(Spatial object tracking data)
[Start of Attachment]

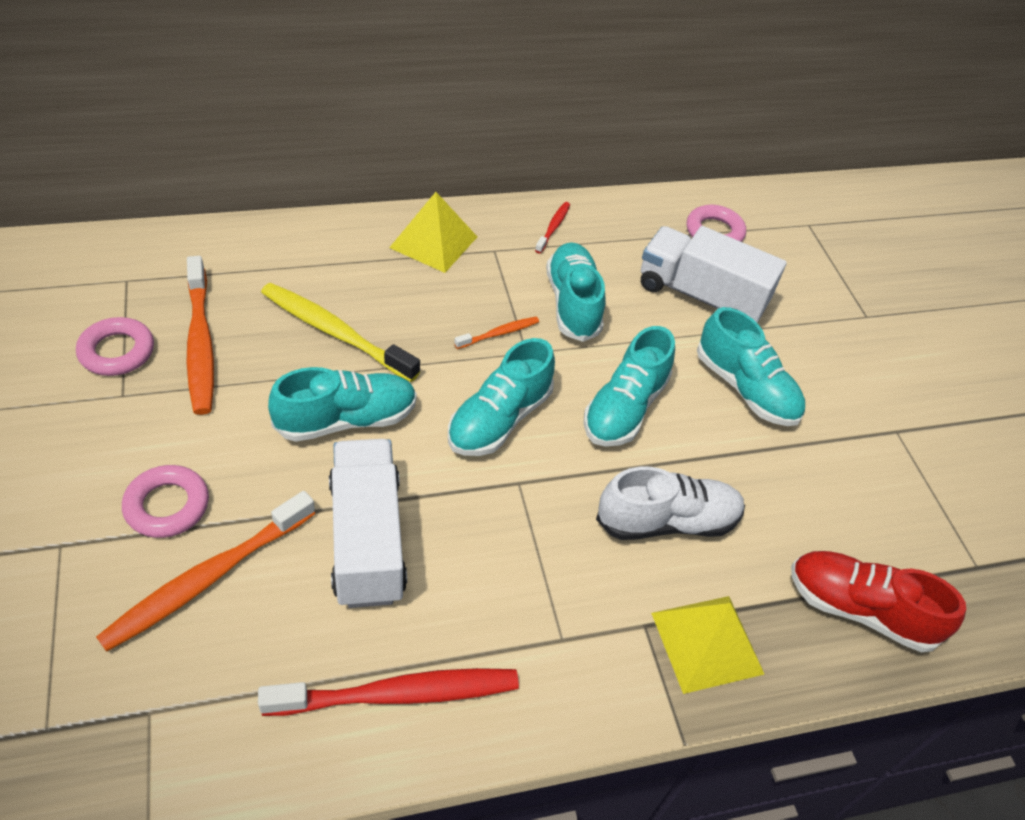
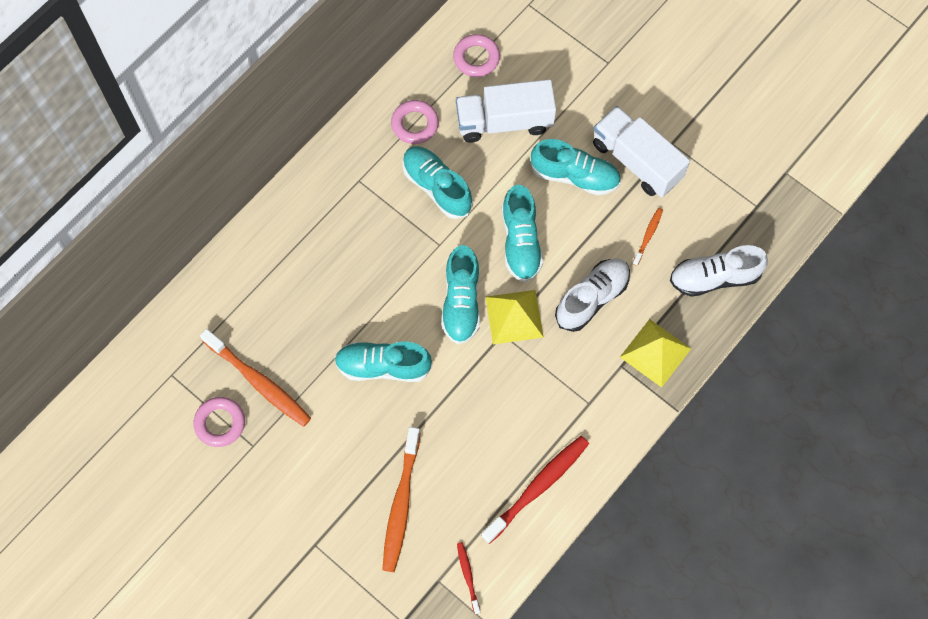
camera: 30 degrees left, 20 degrees up
(167, 506) = (343, 485): pink ring -> pink ring (415, 124)
(335, 332) = (324, 315): yellow toothbrush -> none
(346, 420) = (383, 366): turquoise shoe -> turquoise shoe turned 120 degrees counterclockwise
(367, 539) = (456, 425): white truck -> white truck (636, 161)
(433, 242) = (318, 203): yellow pyramid -> yellow pyramid (514, 317)
(499, 333) = (413, 243): orange toothbrush -> orange toothbrush (648, 236)
(553, 227) = (378, 132): red toothbrush -> red toothbrush (468, 576)
(860, 609) = (714, 277): red shoe -> white shoe

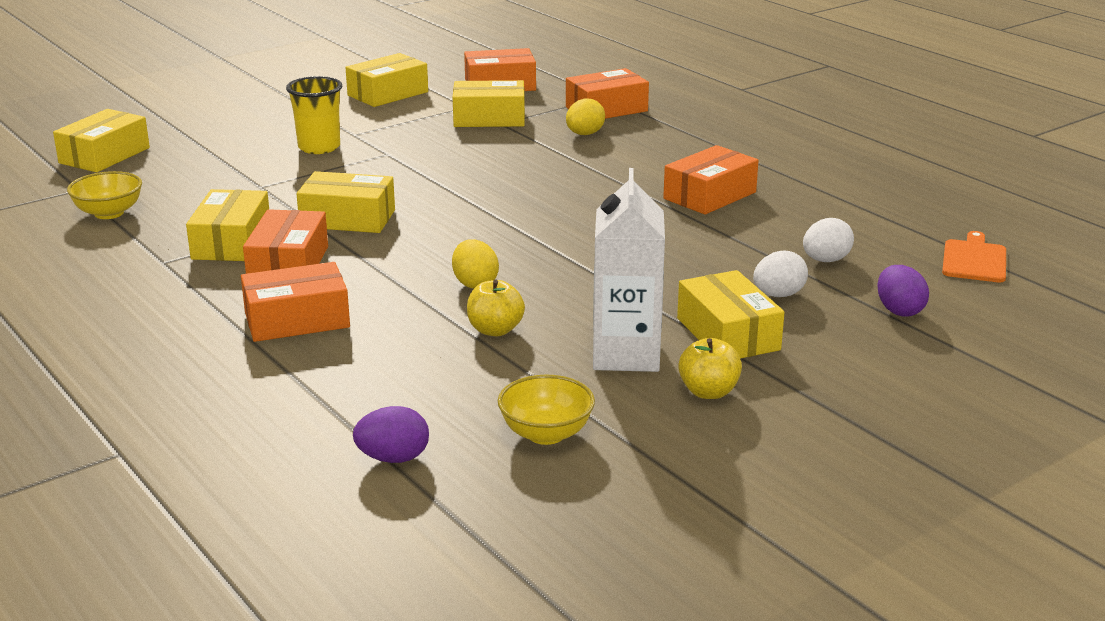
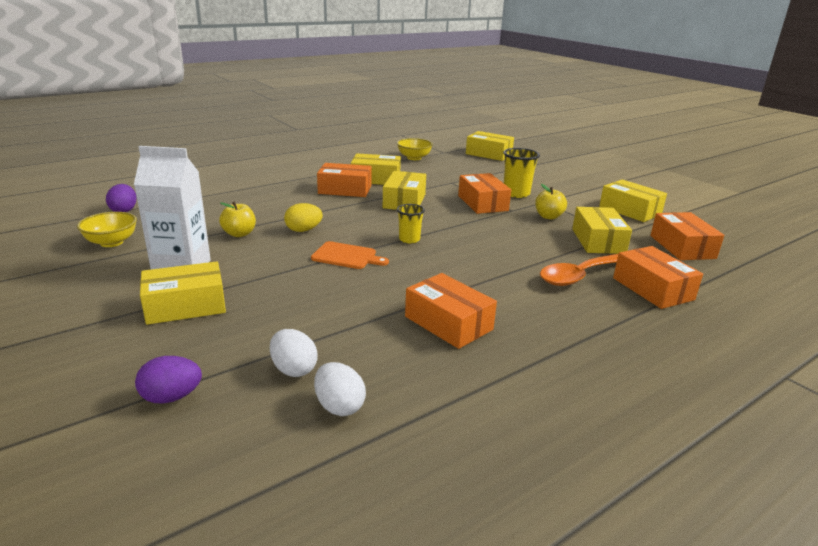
camera: 90 degrees right, 0 degrees up
(297, 320) = (278, 192): orange box -> orange box (482, 203)
(499, 214) = (409, 239): none -> yellow cup
(584, 134) = (580, 275): yellow egg -> orange spoon
(708, 392) = (112, 291): yellow apple -> yellow apple (548, 216)
(778, 295) = (236, 335): white egg -> white egg (339, 406)
(974, 260) = (259, 483): orange cutting board -> orange cutting board (346, 256)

[End of Attachment]

■ **YOUR ASSIGNMENT**
In the entries above, identify every line with the string "none".

■ **TASK OUTPUT**
(335, 332) = (324, 315): yellow toothbrush -> none
(499, 214) = (409, 239): none -> yellow cup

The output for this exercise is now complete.